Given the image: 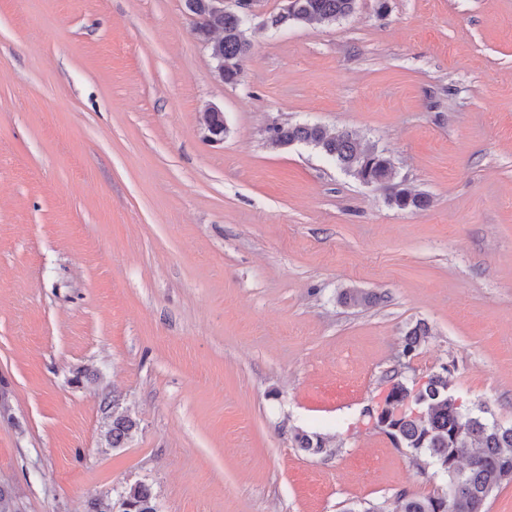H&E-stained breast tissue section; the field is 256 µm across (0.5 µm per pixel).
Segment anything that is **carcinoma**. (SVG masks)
Masks as SVG:
<instances>
[{
  "mask_svg": "<svg viewBox=\"0 0 512 512\" xmlns=\"http://www.w3.org/2000/svg\"><path fill=\"white\" fill-rule=\"evenodd\" d=\"M185 7L211 58L223 67L224 83L237 84L252 48L248 23L238 12L214 11L212 0H185ZM355 8L356 0H295L294 8L271 13L269 26L280 29L290 24L332 23L350 16ZM203 124L217 137L227 133L224 113L213 107L203 111ZM268 142L274 148L295 142L314 146L361 183L382 190L387 203L399 210L430 206L427 194L414 192L396 181L389 158L349 131L330 133L317 124H274L268 128ZM375 301V295L357 288L338 295V302L349 307H368ZM430 335L427 324L416 323L405 334L403 355L414 354ZM390 380L395 403L420 399L423 410L396 418L387 406L378 418V426L413 459L427 457L435 474L450 489L448 496L437 489L427 495L402 490L397 494L398 512H486L492 494L512 483V426L487 422L465 410L449 391L446 367L431 375L417 394L397 375L390 376ZM136 428L135 420L114 411L105 432L106 441L119 448ZM295 441L304 452L320 453L326 448V439L316 433L299 432ZM117 512H157L151 489L141 483L129 486L118 501Z\"/></svg>",
  "mask_w": 512,
  "mask_h": 512,
  "instance_id": "cac0c4a2",
  "label": "carcinoma"
}]
</instances>
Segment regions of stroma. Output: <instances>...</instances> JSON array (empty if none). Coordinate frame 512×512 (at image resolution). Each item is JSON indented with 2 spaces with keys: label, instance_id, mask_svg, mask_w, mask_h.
I'll list each match as a JSON object with an SVG mask.
<instances>
[{
  "label": "stroma",
  "instance_id": "stroma-1",
  "mask_svg": "<svg viewBox=\"0 0 512 512\" xmlns=\"http://www.w3.org/2000/svg\"><path fill=\"white\" fill-rule=\"evenodd\" d=\"M282 5L258 0L228 85L184 0H0V485L19 512L138 482L158 512H396L442 481L368 415L393 374L449 368L459 403L512 425V0H357L264 29ZM277 123L355 132L430 207L270 147ZM345 288L381 300L345 307ZM114 399L139 424L118 448Z\"/></svg>",
  "mask_w": 512,
  "mask_h": 512
}]
</instances>
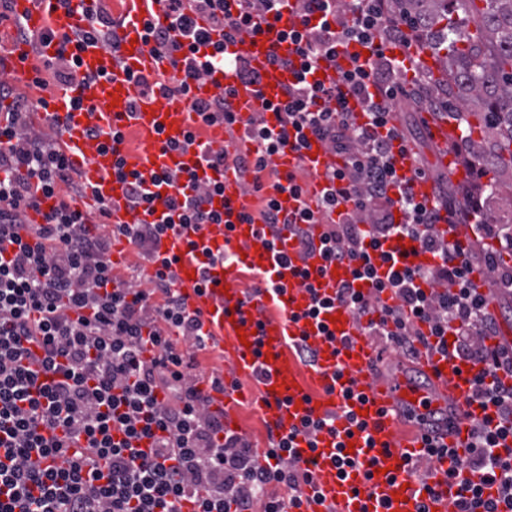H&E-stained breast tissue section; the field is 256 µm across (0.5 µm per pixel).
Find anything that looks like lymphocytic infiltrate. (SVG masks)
<instances>
[{"mask_svg": "<svg viewBox=\"0 0 512 512\" xmlns=\"http://www.w3.org/2000/svg\"><path fill=\"white\" fill-rule=\"evenodd\" d=\"M166 0L168 26L148 28L152 51L178 52L182 74L159 81L161 90L187 95L190 84L227 69L232 86L190 108L207 124L232 131L239 90H257L263 74L231 53L241 35L262 34L280 21L284 9L295 18L279 31L288 55L273 57L288 72L275 100L279 130L254 117L244 151L221 150L206 162L248 174L244 194L257 196L258 210L242 221L258 223L271 236L290 232L303 251L313 247L309 225H325L320 245L329 263L350 268L352 277L333 295H313L304 315L319 320L324 310L348 309L365 320L368 335L383 337L401 354L437 348L477 366L476 397L488 413L475 421L472 442L460 461L478 475L452 512H512V346L493 343L496 318L488 295L473 273H495L494 284L512 287V266L496 252L476 261L474 244L498 242L504 225L471 190L433 193L417 199L412 180L427 169L413 158L410 175L400 174L398 157L411 156V138L396 107L412 100L423 111L445 118L448 100L426 80L418 59L389 55L417 37L394 0ZM13 0H0V18L13 17ZM14 19L15 38L24 43L55 39L73 44L44 61L58 86L68 85L80 67L79 52L93 41L117 48L119 22L98 8L88 31L58 36L52 27L32 35ZM0 512H284L301 507L311 481L291 453L296 436L315 439L332 421H304L301 428L270 433L276 465L262 466L246 436L224 427L212 410L221 378L201 388L195 355L205 350L200 313L188 312L176 286L172 262L161 258L162 235L175 225L202 227L224 221L214 198L224 186L200 181L191 169L144 176L118 159L128 179L132 208L164 213L150 224H116L103 231L105 207L88 212L75 205L86 183L58 148L54 131L34 128L30 116L46 98L13 95L0 79ZM317 140L343 162L322 174L327 188L317 210L283 213L273 197L284 179L276 159L283 149L302 153ZM55 204L40 224L30 211L41 199ZM470 226L474 243L449 246L445 227ZM126 238L155 263L154 273L124 278L109 255L112 242ZM410 239L411 253L384 251L386 242ZM380 263H373V254ZM427 263H420V256Z\"/></svg>", "mask_w": 512, "mask_h": 512, "instance_id": "lymphocytic-infiltrate-1", "label": "lymphocytic infiltrate"}]
</instances>
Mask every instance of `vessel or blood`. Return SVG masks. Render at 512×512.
Listing matches in <instances>:
<instances>
[{
	"instance_id": "1",
	"label": "vessel or blood",
	"mask_w": 512,
	"mask_h": 512,
	"mask_svg": "<svg viewBox=\"0 0 512 512\" xmlns=\"http://www.w3.org/2000/svg\"><path fill=\"white\" fill-rule=\"evenodd\" d=\"M132 19L118 31L119 54L124 68H116L114 56L99 45L85 46L77 78L57 92L41 114L45 126L65 119L62 143L69 162L84 174L91 201L106 206L114 224L152 221V214L131 211L127 185L115 173L117 156L128 154L126 144L102 147L85 135L87 126L129 125L138 138L133 162L144 173L174 172L190 168L199 177L210 170L202 151L234 150L236 140L225 138L224 128L208 129L205 148L185 145L186 134L202 127L200 117L189 110L190 98H205L223 88L232 77L214 69L191 87L189 96L143 93L142 81L162 73H174L180 58L153 52L145 42L147 24L166 19L162 0H136ZM93 0H71L59 8L55 0H16V11L24 16L32 33L45 26L61 35H71L86 27L94 9ZM237 55L250 59L265 72L263 87L257 92L240 91L242 110L237 128L245 130L252 113H263L269 126H277L275 113L265 110V100L278 93L287 82L286 72L272 66V56L289 52L287 43L276 34H243L234 47ZM15 80L32 81L30 49L21 46L0 70ZM178 142V151L163 149V142ZM337 159L319 143L311 142L303 159L292 152L280 154L278 164L285 172L304 166L309 175L300 195L281 201L291 213L299 205L316 207L325 189L321 172ZM225 223L201 229L188 226L162 236L160 252L173 258V271L190 310L205 317L202 331L211 350L223 353L234 373L260 375L257 403L262 416L280 432L300 426L303 420L333 419L342 431H350L352 456L358 462L347 477H340L332 439L320 434L316 449H309L305 438H297L293 453L308 461L312 483L307 488L309 512H450L462 492L460 480L448 473L466 448L471 417L480 416L479 404L472 399V377L460 360L439 352L423 351L414 365L397 366L394 372L379 374L378 345L342 307L330 309L328 334H321L313 321L302 318L311 295L295 277V270L309 268L317 274L313 282L320 294L333 293L339 281L351 277L349 268L326 264L320 252L299 254L294 241L262 235L259 225L240 221L248 201L241 193L237 171H224ZM235 260L227 264L223 253ZM288 257L287 266H278L276 253ZM275 272L274 292L247 300L239 282L241 268ZM303 339L316 352L314 368L302 369L289 353L288 343ZM354 397L346 399L344 388ZM450 452L433 459L426 467L413 469L421 458L426 436Z\"/></svg>"
}]
</instances>
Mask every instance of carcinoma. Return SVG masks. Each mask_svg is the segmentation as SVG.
Returning a JSON list of instances; mask_svg holds the SVG:
<instances>
[{"instance_id":"cac0c4a2","label":"carcinoma","mask_w":512,"mask_h":512,"mask_svg":"<svg viewBox=\"0 0 512 512\" xmlns=\"http://www.w3.org/2000/svg\"><path fill=\"white\" fill-rule=\"evenodd\" d=\"M402 0L425 33L421 47L444 53L433 83L465 114L464 150L472 164L512 177V0ZM474 28H469V25Z\"/></svg>"}]
</instances>
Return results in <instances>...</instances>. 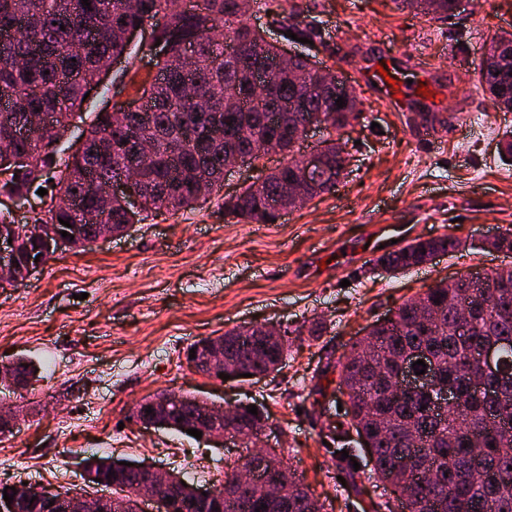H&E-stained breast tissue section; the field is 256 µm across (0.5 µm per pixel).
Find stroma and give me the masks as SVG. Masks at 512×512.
I'll return each mask as SVG.
<instances>
[{"label": "stroma", "mask_w": 512, "mask_h": 512, "mask_svg": "<svg viewBox=\"0 0 512 512\" xmlns=\"http://www.w3.org/2000/svg\"><path fill=\"white\" fill-rule=\"evenodd\" d=\"M285 7L320 39L296 45L260 14L252 25L348 77L361 100V119L346 133L348 177L276 223L246 224L224 213L225 197L257 178L239 166L202 206L152 215L125 236L59 253L0 288V355L39 367L29 385L0 386V402L20 415L0 435V485L77 488L79 464L91 455L214 483L237 448L128 419L137 401L168 389L262 407L277 430L267 444L283 449L324 512H404L390 488L371 479L357 438L333 434L336 365L370 325L436 281L512 266L511 253L483 247L512 229V165L497 149L512 112L495 110L478 84L491 41L512 32V0H462L442 18L403 9L400 0ZM384 57L428 72L442 111H386L359 77ZM151 61L148 44L135 38L84 112L134 98ZM444 236L465 248L397 273L376 264L396 246ZM318 321L321 335H310ZM253 323L286 328L278 372L223 383L188 365L194 342ZM353 469L356 485H342Z\"/></svg>", "instance_id": "1"}]
</instances>
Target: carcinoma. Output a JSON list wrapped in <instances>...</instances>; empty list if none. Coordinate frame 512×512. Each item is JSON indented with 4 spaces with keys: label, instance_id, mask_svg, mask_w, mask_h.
I'll return each instance as SVG.
<instances>
[{
    "label": "carcinoma",
    "instance_id": "obj_1",
    "mask_svg": "<svg viewBox=\"0 0 512 512\" xmlns=\"http://www.w3.org/2000/svg\"><path fill=\"white\" fill-rule=\"evenodd\" d=\"M0 0V136L25 125L41 113L54 117L65 130L86 100L100 86L112 59L125 53L121 33L136 26L154 28L168 46L156 62V75L136 90L137 99L125 106L95 112L86 128L84 150L60 156L59 133L45 131L17 143L11 154L0 153V183L16 193L43 186L46 169L70 172L63 195L77 199L99 219L121 232L134 224L122 203L104 201L101 187L122 177L128 154L146 143L148 162L135 188L144 198L145 213L177 212L196 205L204 194L200 183L222 187L224 170L235 156L250 152L251 142L239 136L248 129L286 157L271 169L259 187H245L224 211L248 224H270L276 215L269 201L293 177V148L303 132L306 111L321 112L330 126L322 152L327 169L311 179L309 198L336 191V177L344 163L336 136L346 113L332 108L325 88L307 103L296 101L294 80L284 68L271 78L266 97L251 99L255 72L277 54L276 45L253 30L248 18L254 6L271 0ZM404 7L425 15L447 14L455 0H401ZM236 41L241 51L224 58V41ZM192 57L185 59L186 51ZM49 74H44V71ZM479 83L493 107L512 112V76L491 68L479 69ZM71 224L84 216L58 206L38 224ZM462 242L453 237L416 240L377 258L395 271L428 262L436 252L454 253ZM491 288L462 277L447 288H428L419 299L404 302L385 324L371 328L355 341L338 362V392L345 397L351 419L346 424L364 434L372 449V472L404 496L406 512H512V267L486 274ZM454 294L469 308L467 335L457 333L458 322L448 307ZM498 344L502 371L485 376L487 390L475 395L469 381L479 375L470 351ZM426 347L444 365L443 381L456 387L459 402L441 418L424 391L399 396L391 385L402 356ZM288 345L266 346L258 369L276 370ZM21 384L35 377V366L21 357L13 364ZM196 411V397L181 393L179 404L161 417L166 429L182 435ZM87 470L98 478L113 471L104 457L87 458ZM264 469L290 472L283 449L255 460ZM264 494L256 488L229 491L224 512H269L261 507ZM286 512H321L307 491L288 494Z\"/></svg>",
    "mask_w": 512,
    "mask_h": 512
}]
</instances>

* THE REQUEST: Say how many lines in the entries contain the string "with", and say nothing else.

* EXERCISE OUTPUT: 3